(Stored items)
- - -
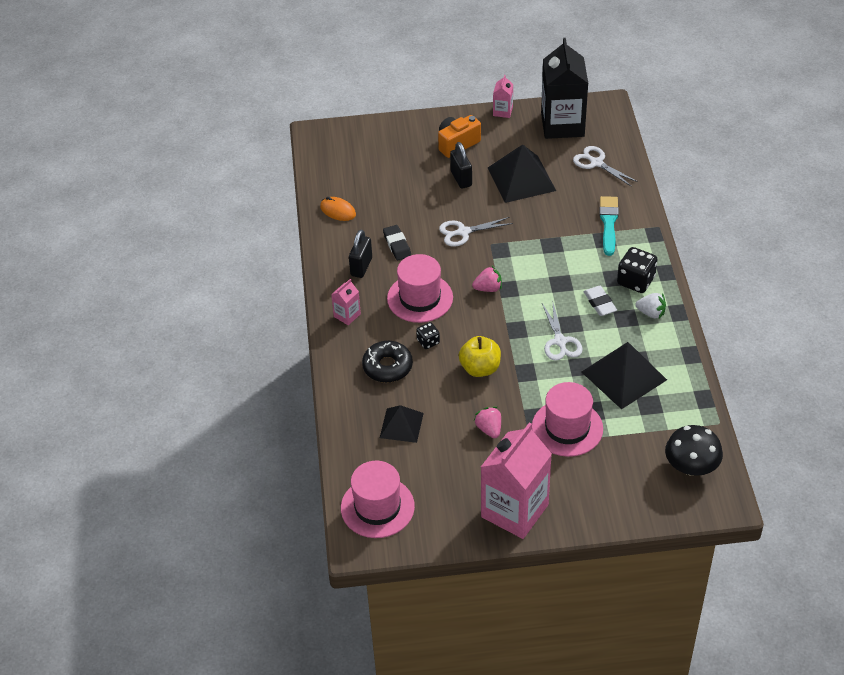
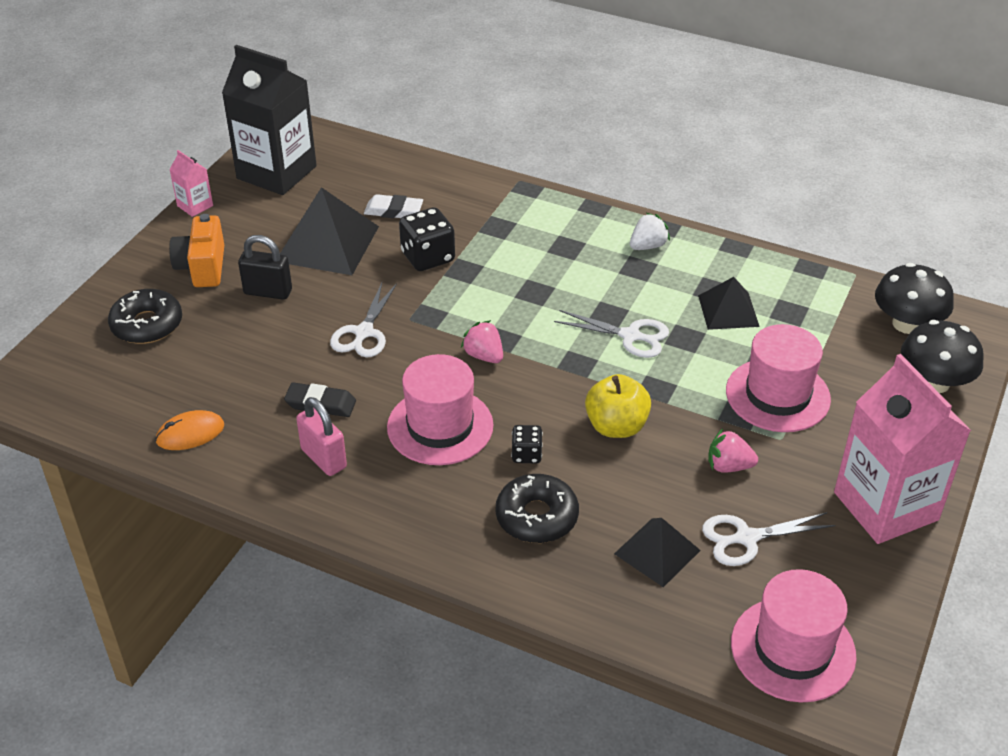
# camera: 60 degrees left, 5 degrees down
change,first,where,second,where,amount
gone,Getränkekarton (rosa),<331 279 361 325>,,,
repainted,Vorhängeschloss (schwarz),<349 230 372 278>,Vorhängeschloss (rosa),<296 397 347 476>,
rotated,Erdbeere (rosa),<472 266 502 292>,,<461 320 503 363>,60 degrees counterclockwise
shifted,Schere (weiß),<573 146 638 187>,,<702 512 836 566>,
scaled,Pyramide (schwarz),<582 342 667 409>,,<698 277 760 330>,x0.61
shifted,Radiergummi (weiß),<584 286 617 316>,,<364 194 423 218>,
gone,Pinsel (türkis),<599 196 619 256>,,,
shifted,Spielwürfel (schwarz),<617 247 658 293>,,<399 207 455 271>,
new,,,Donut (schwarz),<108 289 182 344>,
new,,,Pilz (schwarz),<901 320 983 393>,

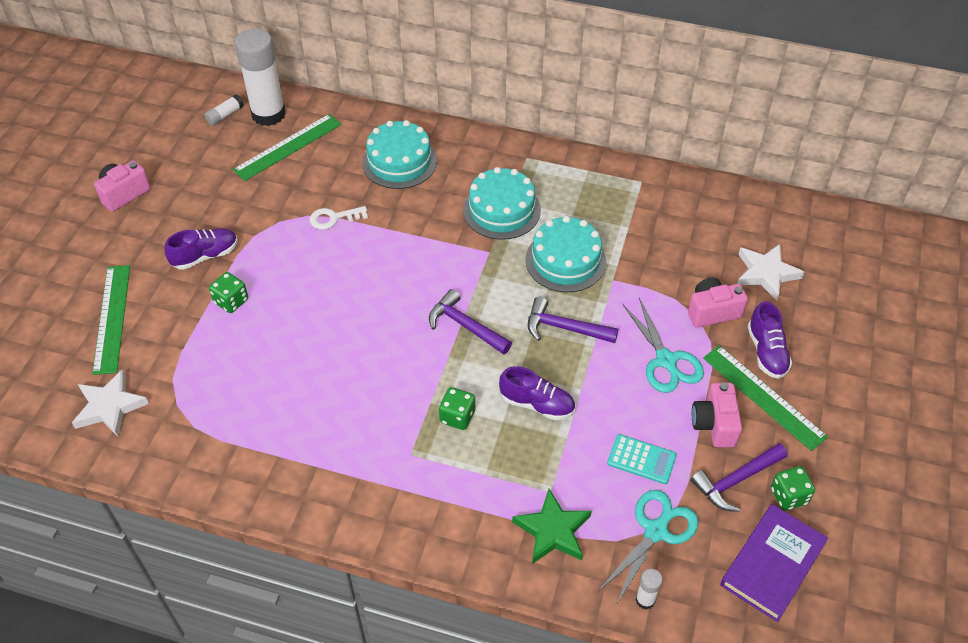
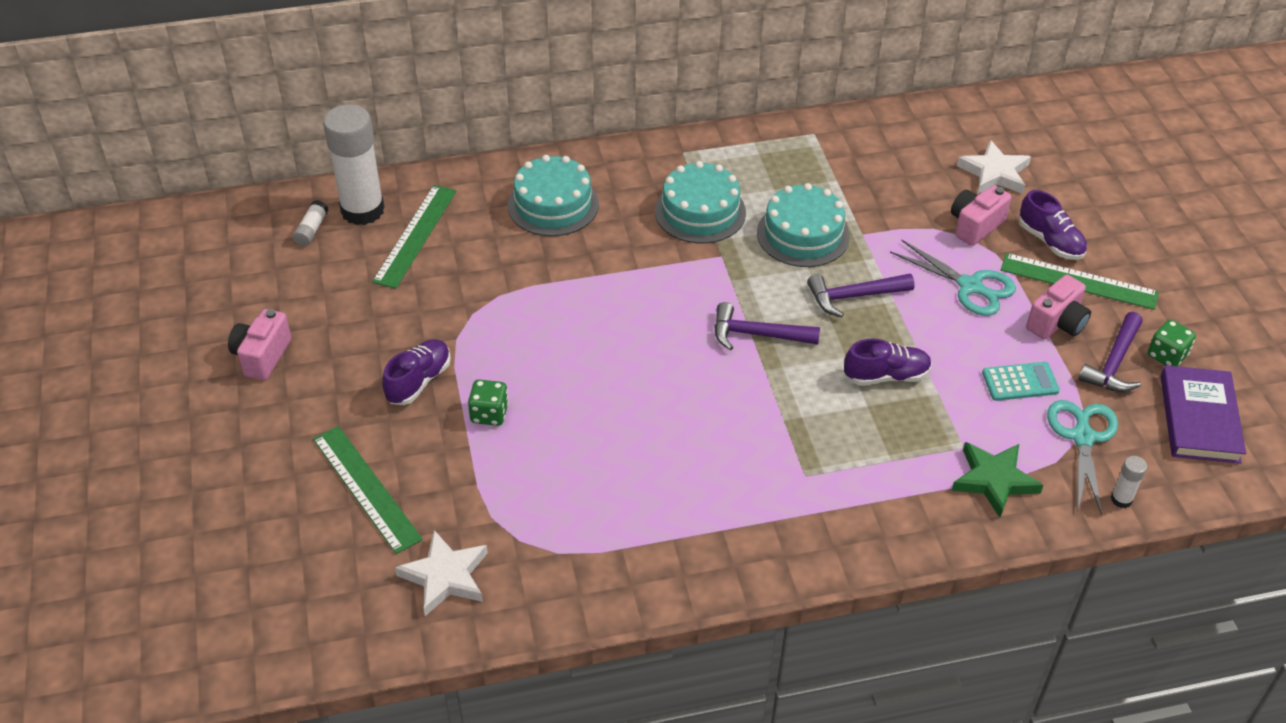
# camera: 30 degrees left, 5 degrees down
change,first,where,second,where,amount
gone,Schlüssel (weiß),<310 206 368 230>,,,
gone,Spielwürfel (grün),<439 387 475 430>,,,
rotated,Kamera (rosa),<692 382 742 447>,,<1026 275 1091 339>,105 degrees counterclockwise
- - -
◆ YOUR OBJECTIVE
When the word "shifted" occurs in a line above, list that line.

◆ RESPONSE TO THE EXERCISE
shifted,Schere (weiß),<573 146 638 187>,,<702 512 836 566>,
shifted,Radiergummi (weiß),<584 286 617 316>,,<364 194 423 218>,
shifted,Spielwürfel (schwarz),<617 247 658 293>,,<399 207 455 271>,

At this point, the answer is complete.